--- START ---

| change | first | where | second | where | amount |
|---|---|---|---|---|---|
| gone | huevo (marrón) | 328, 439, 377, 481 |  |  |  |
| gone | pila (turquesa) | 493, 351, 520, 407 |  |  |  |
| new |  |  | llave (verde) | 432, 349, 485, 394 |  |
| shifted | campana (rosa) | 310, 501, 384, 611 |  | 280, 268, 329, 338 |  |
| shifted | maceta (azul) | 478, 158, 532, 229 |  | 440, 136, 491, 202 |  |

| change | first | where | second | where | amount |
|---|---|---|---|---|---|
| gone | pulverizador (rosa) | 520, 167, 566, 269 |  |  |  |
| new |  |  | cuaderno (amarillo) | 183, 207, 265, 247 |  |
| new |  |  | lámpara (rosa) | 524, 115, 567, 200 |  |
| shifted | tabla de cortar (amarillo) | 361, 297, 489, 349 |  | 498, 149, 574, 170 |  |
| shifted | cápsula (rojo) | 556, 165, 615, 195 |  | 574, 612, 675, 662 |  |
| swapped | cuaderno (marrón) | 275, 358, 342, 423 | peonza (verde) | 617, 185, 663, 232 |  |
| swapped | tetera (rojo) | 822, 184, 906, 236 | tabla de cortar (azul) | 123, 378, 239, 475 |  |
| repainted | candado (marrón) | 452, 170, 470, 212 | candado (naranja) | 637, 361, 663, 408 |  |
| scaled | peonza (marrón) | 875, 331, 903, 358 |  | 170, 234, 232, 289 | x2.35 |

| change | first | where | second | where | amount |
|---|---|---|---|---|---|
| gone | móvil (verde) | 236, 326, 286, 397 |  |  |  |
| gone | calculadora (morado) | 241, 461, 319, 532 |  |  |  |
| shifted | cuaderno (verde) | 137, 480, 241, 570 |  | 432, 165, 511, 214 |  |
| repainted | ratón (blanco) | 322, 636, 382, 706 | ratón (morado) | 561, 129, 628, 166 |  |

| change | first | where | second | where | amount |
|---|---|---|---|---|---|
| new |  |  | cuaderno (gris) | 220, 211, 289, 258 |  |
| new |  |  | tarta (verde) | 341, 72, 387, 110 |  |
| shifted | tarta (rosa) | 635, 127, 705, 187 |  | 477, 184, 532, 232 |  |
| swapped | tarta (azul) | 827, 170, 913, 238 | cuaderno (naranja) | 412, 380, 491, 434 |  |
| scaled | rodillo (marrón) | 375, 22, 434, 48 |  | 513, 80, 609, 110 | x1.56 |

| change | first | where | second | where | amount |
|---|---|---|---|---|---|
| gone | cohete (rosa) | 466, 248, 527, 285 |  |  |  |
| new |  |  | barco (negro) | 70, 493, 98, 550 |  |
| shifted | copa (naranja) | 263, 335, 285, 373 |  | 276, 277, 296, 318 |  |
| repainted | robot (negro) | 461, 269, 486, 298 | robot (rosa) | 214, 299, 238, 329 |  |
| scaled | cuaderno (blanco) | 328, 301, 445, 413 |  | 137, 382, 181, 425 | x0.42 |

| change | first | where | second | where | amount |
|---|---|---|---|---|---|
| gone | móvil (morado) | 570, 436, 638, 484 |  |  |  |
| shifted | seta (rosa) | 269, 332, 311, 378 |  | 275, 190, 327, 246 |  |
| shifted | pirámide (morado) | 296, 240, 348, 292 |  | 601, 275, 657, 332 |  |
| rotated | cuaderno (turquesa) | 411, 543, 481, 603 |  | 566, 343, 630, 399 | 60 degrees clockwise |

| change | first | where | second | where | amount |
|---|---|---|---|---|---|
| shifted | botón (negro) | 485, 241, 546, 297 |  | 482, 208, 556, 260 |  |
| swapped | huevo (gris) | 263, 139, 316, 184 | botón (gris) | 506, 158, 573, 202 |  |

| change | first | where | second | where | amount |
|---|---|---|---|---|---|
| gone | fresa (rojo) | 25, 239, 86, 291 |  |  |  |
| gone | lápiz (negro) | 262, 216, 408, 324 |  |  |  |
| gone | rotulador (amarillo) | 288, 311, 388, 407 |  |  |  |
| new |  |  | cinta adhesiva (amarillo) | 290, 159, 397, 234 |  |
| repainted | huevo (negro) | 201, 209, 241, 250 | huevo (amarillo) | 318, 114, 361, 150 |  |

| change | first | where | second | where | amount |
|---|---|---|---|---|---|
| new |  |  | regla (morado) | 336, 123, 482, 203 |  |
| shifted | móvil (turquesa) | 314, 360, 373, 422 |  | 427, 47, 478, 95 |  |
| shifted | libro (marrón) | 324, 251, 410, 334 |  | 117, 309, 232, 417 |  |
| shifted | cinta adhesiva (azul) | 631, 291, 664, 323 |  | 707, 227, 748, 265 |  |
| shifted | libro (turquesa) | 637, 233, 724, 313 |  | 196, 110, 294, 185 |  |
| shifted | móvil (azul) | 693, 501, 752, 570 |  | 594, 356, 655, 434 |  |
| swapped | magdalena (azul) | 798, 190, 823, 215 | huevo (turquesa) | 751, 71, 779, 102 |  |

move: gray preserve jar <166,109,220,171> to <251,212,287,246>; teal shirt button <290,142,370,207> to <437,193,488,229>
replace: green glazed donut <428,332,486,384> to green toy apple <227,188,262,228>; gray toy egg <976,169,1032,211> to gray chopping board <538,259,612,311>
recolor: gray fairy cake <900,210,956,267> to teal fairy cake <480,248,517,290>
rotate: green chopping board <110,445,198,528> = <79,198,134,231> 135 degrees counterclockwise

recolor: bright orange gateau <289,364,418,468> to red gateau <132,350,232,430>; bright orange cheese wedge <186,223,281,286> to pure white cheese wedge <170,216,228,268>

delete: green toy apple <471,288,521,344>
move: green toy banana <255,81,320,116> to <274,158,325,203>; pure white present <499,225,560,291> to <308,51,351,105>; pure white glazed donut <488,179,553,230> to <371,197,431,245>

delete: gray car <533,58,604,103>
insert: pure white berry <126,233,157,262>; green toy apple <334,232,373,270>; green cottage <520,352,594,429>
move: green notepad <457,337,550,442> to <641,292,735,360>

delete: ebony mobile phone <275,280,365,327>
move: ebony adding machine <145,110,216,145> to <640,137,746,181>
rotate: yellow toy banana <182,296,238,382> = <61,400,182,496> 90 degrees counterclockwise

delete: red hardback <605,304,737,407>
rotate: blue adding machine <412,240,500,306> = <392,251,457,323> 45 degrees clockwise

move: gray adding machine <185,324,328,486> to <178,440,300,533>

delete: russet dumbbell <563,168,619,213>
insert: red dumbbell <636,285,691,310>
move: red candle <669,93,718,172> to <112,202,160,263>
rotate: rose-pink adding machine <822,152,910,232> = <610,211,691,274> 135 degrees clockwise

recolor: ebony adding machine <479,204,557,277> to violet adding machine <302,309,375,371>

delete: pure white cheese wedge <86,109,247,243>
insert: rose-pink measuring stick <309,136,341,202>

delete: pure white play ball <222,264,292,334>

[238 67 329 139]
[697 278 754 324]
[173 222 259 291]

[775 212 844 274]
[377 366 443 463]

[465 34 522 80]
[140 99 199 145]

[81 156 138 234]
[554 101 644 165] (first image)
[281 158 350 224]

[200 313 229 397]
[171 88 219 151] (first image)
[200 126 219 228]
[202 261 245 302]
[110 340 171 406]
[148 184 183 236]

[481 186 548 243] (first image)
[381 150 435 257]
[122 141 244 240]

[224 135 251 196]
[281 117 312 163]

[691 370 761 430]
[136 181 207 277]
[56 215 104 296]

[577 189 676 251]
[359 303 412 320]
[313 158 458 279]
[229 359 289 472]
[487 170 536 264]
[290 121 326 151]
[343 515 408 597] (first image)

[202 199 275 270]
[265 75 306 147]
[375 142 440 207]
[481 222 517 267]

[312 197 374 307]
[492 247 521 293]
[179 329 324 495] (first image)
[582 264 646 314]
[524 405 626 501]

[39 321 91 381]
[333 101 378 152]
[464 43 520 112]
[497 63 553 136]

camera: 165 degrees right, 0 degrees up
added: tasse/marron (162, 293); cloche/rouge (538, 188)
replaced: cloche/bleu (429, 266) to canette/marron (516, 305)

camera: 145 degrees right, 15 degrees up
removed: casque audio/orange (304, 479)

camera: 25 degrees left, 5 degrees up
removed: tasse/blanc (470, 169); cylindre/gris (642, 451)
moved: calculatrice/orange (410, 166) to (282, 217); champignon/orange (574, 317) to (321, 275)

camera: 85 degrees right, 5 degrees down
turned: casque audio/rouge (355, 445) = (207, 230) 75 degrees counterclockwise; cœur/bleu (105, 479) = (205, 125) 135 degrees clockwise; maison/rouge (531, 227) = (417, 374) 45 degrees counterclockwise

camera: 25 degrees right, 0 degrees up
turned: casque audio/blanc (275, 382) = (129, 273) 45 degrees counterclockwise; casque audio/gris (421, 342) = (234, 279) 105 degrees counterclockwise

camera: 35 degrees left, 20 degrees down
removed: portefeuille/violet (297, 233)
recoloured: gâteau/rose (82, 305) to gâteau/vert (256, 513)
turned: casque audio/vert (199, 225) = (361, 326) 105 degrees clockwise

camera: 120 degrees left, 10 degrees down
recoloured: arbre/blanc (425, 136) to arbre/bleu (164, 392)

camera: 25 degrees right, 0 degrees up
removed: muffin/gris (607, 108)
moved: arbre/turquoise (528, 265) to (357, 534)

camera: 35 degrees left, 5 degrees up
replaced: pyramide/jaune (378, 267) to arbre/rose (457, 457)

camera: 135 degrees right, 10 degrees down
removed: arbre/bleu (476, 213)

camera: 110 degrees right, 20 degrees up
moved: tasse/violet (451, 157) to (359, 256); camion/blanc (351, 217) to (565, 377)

--- END ---

WHAT IS EXPECTED → Beginning at the line above that contains "replace: green glazed", return each line exactly through the line that contains "[697 278 754 324]", and no others.

EXPECTED ANSWER →
replace: green glazed donut <428,332,486,384> to green toy apple <227,188,262,228>; gray toy egg <976,169,1032,211> to gray chopping board <538,259,612,311>
recolor: gray fairy cake <900,210,956,267> to teal fairy cake <480,248,517,290>
rotate: green chopping board <110,445,198,528> = <79,198,134,231> 135 degrees counterclockwise

recolor: bright orange gateau <289,364,418,468> to red gateau <132,350,232,430>; bright orange cheese wedge <186,223,281,286> to pure white cheese wedge <170,216,228,268>

delete: green toy apple <471,288,521,344>
move: green toy banana <255,81,320,116> to <274,158,325,203>; pure white present <499,225,560,291> to <308,51,351,105>; pure white glazed donut <488,179,553,230> to <371,197,431,245>

delete: gray car <533,58,604,103>
insert: pure white berry <126,233,157,262>; green toy apple <334,232,373,270>; green cottage <520,352,594,429>
move: green notepad <457,337,550,442> to <641,292,735,360>

delete: ebony mobile phone <275,280,365,327>
move: ebony adding machine <145,110,216,145> to <640,137,746,181>
rotate: yellow toy banana <182,296,238,382> = <61,400,182,496> 90 degrees counterclockwise

delete: red hardback <605,304,737,407>
rotate: blue adding machine <412,240,500,306> = <392,251,457,323> 45 degrees clockwise

move: gray adding machine <185,324,328,486> to <178,440,300,533>

delete: russet dumbbell <563,168,619,213>
insert: red dumbbell <636,285,691,310>
move: red candle <669,93,718,172> to <112,202,160,263>
rotate: rose-pink adding machine <822,152,910,232> = <610,211,691,274> 135 degrees clockwise

recolor: ebony adding machine <479,204,557,277> to violet adding machine <302,309,375,371>

delete: pure white cheese wedge <86,109,247,243>
insert: rose-pink measuring stick <309,136,341,202>

delete: pure white play ball <222,264,292,334>

[238 67 329 139]
[697 278 754 324]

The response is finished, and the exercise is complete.